• Task goal
Restate the whole listing below word for word and keep the images out.

• Data block
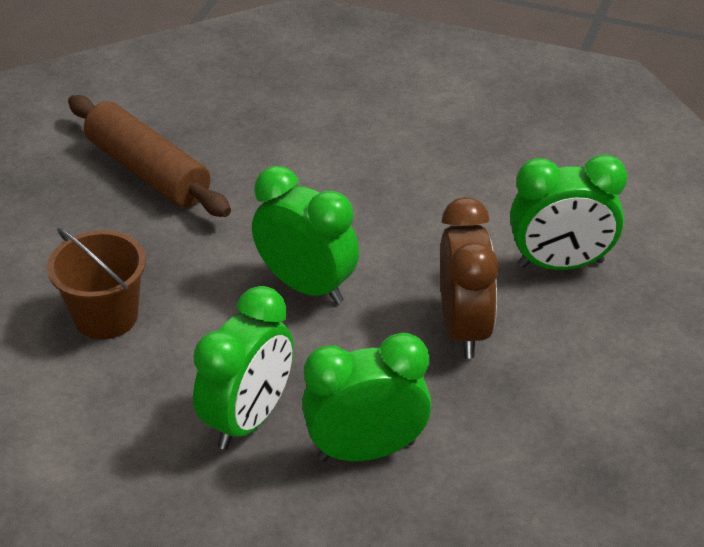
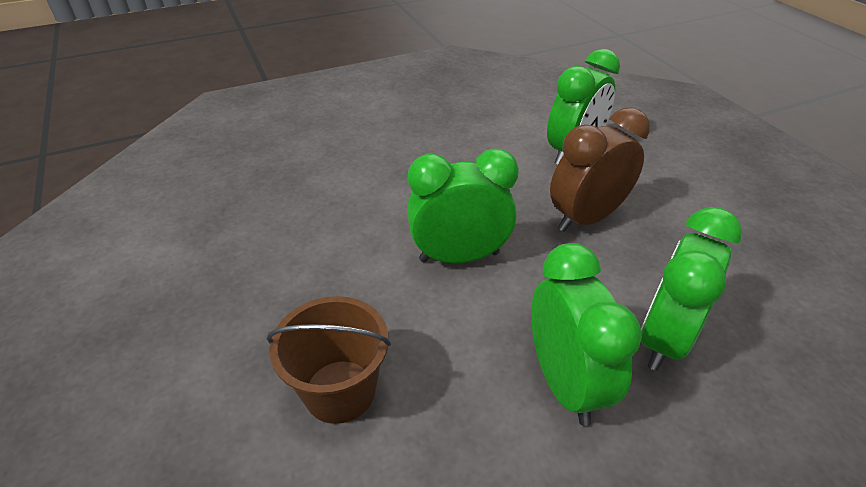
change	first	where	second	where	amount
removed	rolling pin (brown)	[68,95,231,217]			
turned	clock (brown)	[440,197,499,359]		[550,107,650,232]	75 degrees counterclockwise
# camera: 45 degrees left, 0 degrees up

• Solution to the problem
change	first	where	second	where	amount
removed	rolling pin (brown)	[68,95,231,217]			
turned	clock (brown)	[440,197,499,359]		[550,107,650,232]	75 degrees counterclockwise
# camera: 45 degrees left, 0 degrees up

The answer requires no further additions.